**EXERCISE INSTRUCTIONS:**
Start at the first record below and retype through the last, exactly.

__________

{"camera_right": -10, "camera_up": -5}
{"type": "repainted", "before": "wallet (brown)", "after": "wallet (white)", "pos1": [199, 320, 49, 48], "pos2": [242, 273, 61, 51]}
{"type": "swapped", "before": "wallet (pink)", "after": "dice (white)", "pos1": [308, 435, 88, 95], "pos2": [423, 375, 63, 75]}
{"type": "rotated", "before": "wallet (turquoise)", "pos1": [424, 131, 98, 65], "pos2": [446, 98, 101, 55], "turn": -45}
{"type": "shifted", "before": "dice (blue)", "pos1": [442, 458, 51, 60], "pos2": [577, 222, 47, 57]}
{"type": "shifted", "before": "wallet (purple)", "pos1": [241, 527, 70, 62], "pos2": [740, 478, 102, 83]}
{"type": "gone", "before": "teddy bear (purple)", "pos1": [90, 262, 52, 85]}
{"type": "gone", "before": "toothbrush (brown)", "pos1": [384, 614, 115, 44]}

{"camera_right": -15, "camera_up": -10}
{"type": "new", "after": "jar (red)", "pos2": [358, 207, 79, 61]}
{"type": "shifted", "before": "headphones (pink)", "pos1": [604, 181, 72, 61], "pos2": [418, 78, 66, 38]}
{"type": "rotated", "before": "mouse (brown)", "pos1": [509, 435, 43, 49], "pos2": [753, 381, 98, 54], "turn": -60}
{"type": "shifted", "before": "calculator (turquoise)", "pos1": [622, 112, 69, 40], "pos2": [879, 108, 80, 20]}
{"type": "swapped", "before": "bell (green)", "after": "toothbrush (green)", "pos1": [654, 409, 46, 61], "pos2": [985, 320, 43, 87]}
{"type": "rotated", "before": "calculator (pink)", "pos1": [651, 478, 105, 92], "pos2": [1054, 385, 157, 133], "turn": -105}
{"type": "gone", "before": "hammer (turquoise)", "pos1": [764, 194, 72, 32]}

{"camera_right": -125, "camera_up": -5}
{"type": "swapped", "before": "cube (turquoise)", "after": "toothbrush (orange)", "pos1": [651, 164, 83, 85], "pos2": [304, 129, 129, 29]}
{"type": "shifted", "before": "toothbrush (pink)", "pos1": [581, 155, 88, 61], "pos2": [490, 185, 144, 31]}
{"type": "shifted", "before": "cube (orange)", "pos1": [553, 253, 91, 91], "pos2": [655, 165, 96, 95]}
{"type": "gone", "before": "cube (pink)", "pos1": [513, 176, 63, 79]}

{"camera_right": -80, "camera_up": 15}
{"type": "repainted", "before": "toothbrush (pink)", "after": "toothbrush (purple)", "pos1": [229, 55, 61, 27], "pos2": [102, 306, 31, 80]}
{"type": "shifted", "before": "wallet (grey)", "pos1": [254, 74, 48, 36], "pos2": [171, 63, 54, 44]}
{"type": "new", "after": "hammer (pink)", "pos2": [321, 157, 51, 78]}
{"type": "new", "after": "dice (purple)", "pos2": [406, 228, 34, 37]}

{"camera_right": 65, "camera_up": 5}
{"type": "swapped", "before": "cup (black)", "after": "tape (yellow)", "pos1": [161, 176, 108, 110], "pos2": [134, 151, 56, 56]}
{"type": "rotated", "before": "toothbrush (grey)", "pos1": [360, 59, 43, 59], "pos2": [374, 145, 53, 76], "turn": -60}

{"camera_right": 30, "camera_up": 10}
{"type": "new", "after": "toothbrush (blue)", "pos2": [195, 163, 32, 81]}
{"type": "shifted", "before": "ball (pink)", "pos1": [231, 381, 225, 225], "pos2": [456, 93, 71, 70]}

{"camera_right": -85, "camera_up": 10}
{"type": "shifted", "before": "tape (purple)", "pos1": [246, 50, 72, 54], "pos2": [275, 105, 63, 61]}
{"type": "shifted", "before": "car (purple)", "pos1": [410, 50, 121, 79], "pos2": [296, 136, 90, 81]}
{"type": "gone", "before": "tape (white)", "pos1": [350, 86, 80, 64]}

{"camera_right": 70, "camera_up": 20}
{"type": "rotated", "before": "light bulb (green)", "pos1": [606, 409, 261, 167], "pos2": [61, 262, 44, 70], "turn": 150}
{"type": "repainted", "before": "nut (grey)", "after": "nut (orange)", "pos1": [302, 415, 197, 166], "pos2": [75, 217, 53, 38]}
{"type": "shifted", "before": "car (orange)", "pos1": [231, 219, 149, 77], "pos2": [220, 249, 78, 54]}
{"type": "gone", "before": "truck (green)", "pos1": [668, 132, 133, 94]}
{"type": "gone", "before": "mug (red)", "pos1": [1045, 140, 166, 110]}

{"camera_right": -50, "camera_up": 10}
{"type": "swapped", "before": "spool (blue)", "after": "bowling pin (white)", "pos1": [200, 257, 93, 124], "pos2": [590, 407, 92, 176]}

__________

**ANSWER BOX:**
{"camera_right": -10, "camera_up": -5}
{"type": "repainted", "before": "wallet (brown)", "after": "wallet (white)", "pos1": [199, 320, 49, 48], "pos2": [242, 273, 61, 51]}
{"type": "swapped", "before": "wallet (pink)", "after": "dice (white)", "pos1": [308, 435, 88, 95], "pos2": [423, 375, 63, 75]}
{"type": "rotated", "before": "wallet (turquoise)", "pos1": [424, 131, 98, 65], "pos2": [446, 98, 101, 55], "turn": -45}
{"type": "shifted", "before": "dice (blue)", "pos1": [442, 458, 51, 60], "pos2": [577, 222, 47, 57]}
{"type": "shifted", "before": "wallet (purple)", "pos1": [241, 527, 70, 62], "pos2": [740, 478, 102, 83]}
{"type": "gone", "before": "teddy bear (purple)", "pos1": [90, 262, 52, 85]}
{"type": "gone", "before": "toothbrush (brown)", "pos1": [384, 614, 115, 44]}

{"camera_right": -15, "camera_up": -10}
{"type": "new", "after": "jar (red)", "pos2": [358, 207, 79, 61]}
{"type": "shifted", "before": "headphones (pink)", "pos1": [604, 181, 72, 61], "pos2": [418, 78, 66, 38]}
{"type": "rotated", "before": "mouse (brown)", "pos1": [509, 435, 43, 49], "pos2": [753, 381, 98, 54], "turn": -60}
{"type": "shifted", "before": "calculator (turquoise)", "pos1": [622, 112, 69, 40], "pos2": [879, 108, 80, 20]}
{"type": "swapped", "before": "bell (green)", "after": "toothbrush (green)", "pos1": [654, 409, 46, 61], "pos2": [985, 320, 43, 87]}
{"type": "rotated", "before": "calculator (pink)", "pos1": [651, 478, 105, 92], "pos2": [1054, 385, 157, 133], "turn": -105}
{"type": "gone", "before": "hammer (turquoise)", "pos1": [764, 194, 72, 32]}

{"camera_right": -125, "camera_up": -5}
{"type": "swapped", "before": "cube (turquoise)", "after": "toothbrush (orange)", "pos1": [651, 164, 83, 85], "pos2": [304, 129, 129, 29]}
{"type": "shifted", "before": "toothbrush (pink)", "pos1": [581, 155, 88, 61], "pos2": [490, 185, 144, 31]}
{"type": "shifted", "before": "cube (orange)", "pos1": [553, 253, 91, 91], "pos2": [655, 165, 96, 95]}
{"type": "gone", "before": "cube (pink)", "pos1": [513, 176, 63, 79]}

{"camera_right": -80, "camera_up": 15}
{"type": "repainted", "before": "toothbrush (pink)", "after": "toothbrush (purple)", "pos1": [229, 55, 61, 27], "pos2": [102, 306, 31, 80]}
{"type": "shifted", "before": "wallet (grey)", "pos1": [254, 74, 48, 36], "pos2": [171, 63, 54, 44]}
{"type": "new", "after": "hammer (pink)", "pos2": [321, 157, 51, 78]}
{"type": "new", "after": "dice (purple)", "pos2": [406, 228, 34, 37]}

{"camera_right": 65, "camera_up": 5}
{"type": "swapped", "before": "cup (black)", "after": "tape (yellow)", "pos1": [161, 176, 108, 110], "pos2": [134, 151, 56, 56]}
{"type": "rotated", "before": "toothbrush (grey)", "pos1": [360, 59, 43, 59], "pos2": [374, 145, 53, 76], "turn": -60}

{"camera_right": 30, "camera_up": 10}
{"type": "new", "after": "toothbrush (blue)", "pos2": [195, 163, 32, 81]}
{"type": "shifted", "before": "ball (pink)", "pos1": [231, 381, 225, 225], "pos2": [456, 93, 71, 70]}

{"camera_right": -85, "camera_up": 10}
{"type": "shifted", "before": "tape (purple)", "pos1": [246, 50, 72, 54], "pos2": [275, 105, 63, 61]}
{"type": "shifted", "before": "car (purple)", "pos1": [410, 50, 121, 79], "pos2": [296, 136, 90, 81]}
{"type": "gone", "before": "tape (white)", "pos1": [350, 86, 80, 64]}

{"camera_right": 70, "camera_up": 20}
{"type": "rotated", "before": "light bulb (green)", "pos1": [606, 409, 261, 167], "pos2": [61, 262, 44, 70], "turn": 150}
{"type": "repainted", "before": "nut (grey)", "after": "nut (orange)", "pos1": [302, 415, 197, 166], "pos2": [75, 217, 53, 38]}
{"type": "shifted", "before": "car (orange)", "pos1": [231, 219, 149, 77], "pos2": [220, 249, 78, 54]}
{"type": "gone", "before": "truck (green)", "pos1": [668, 132, 133, 94]}
{"type": "gone", "before": "mug (red)", "pos1": [1045, 140, 166, 110]}

{"camera_right": -50, "camera_up": 10}
{"type": "swapped", "before": "spool (blue)", "after": "bowling pin (white)", "pos1": [200, 257, 93, 124], "pos2": [590, 407, 92, 176]}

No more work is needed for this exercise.